__YOUR INSTRUCTIONS__.
Search the data below for the word "none" and report how many lines contain it, with no added words.
※
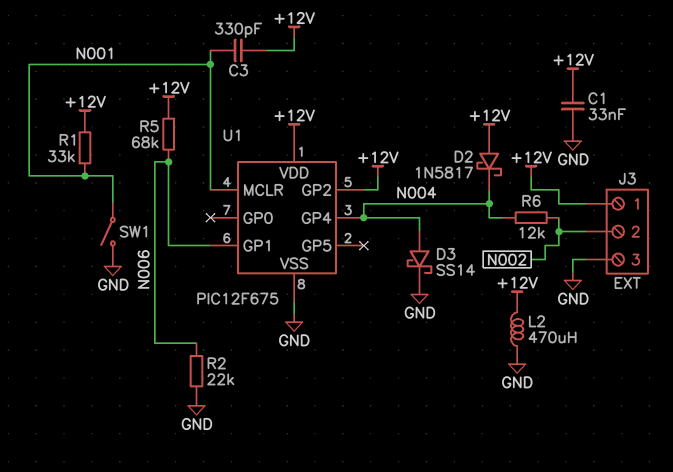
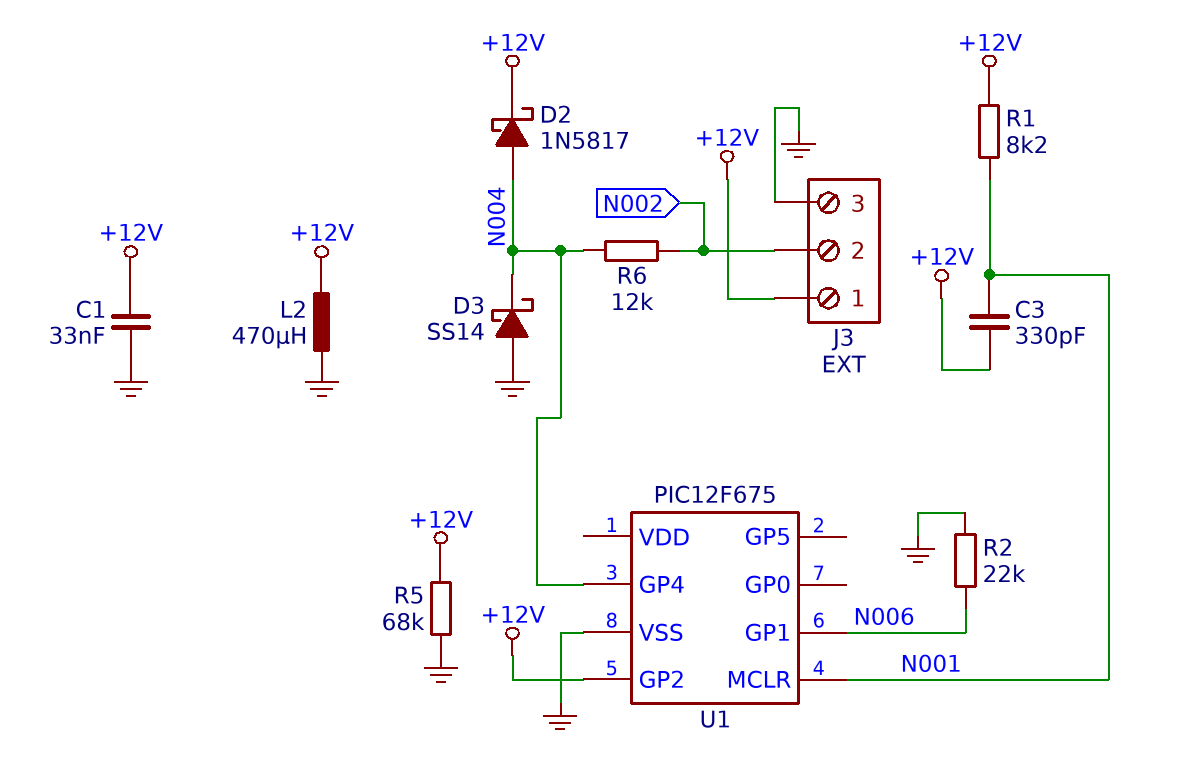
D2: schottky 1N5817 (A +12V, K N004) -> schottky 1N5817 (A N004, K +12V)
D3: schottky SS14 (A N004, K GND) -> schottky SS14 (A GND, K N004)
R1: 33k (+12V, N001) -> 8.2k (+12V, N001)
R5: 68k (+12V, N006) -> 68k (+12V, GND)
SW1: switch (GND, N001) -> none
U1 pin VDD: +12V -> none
※
__TASK SOLUTION__.
2